───── Information provided ─────
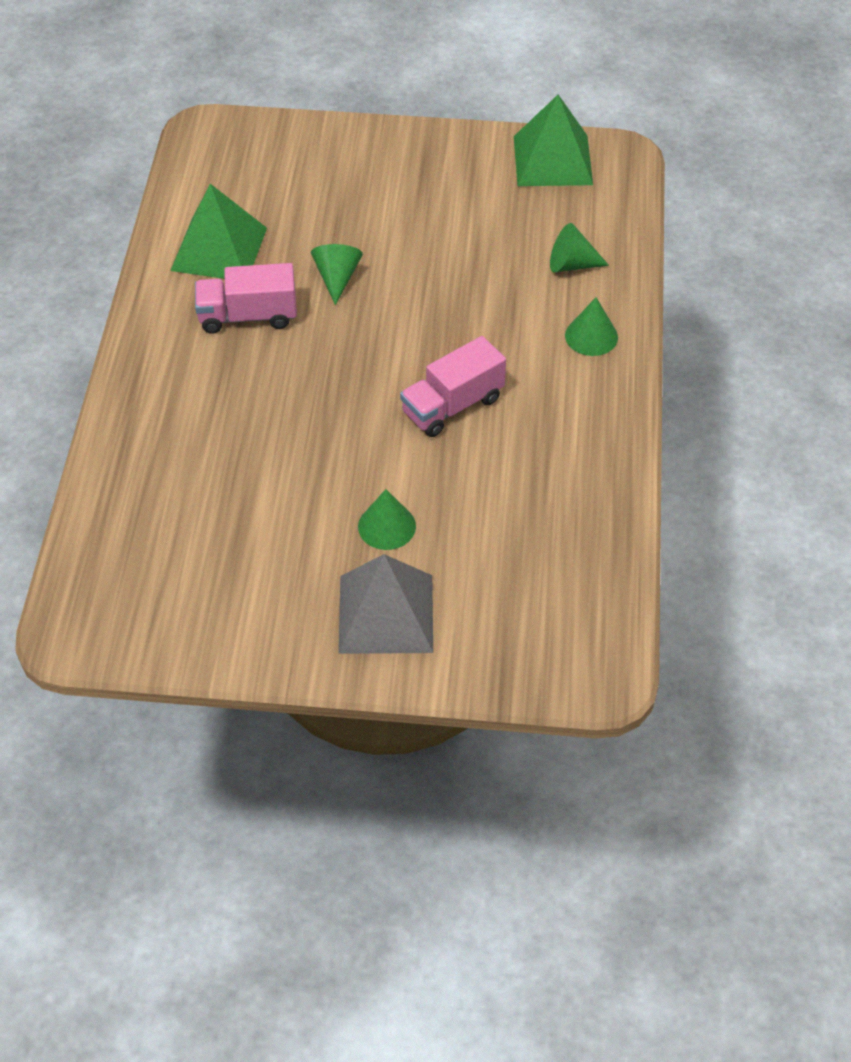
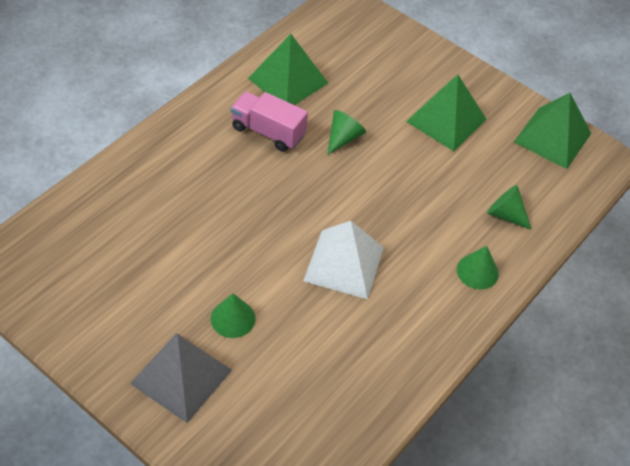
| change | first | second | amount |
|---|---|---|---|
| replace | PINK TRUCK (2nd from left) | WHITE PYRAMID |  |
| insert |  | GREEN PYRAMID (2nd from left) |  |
─────
**Exercise prompt:**
Omitting all images, print the listing exactly.

**Solution:**
| change | first | second | amount |
|---|---|---|---|
| replace | PINK TRUCK (2nd from left) | WHITE PYRAMID |  |
| insert |  | GREEN PYRAMID (2nd from left) |  |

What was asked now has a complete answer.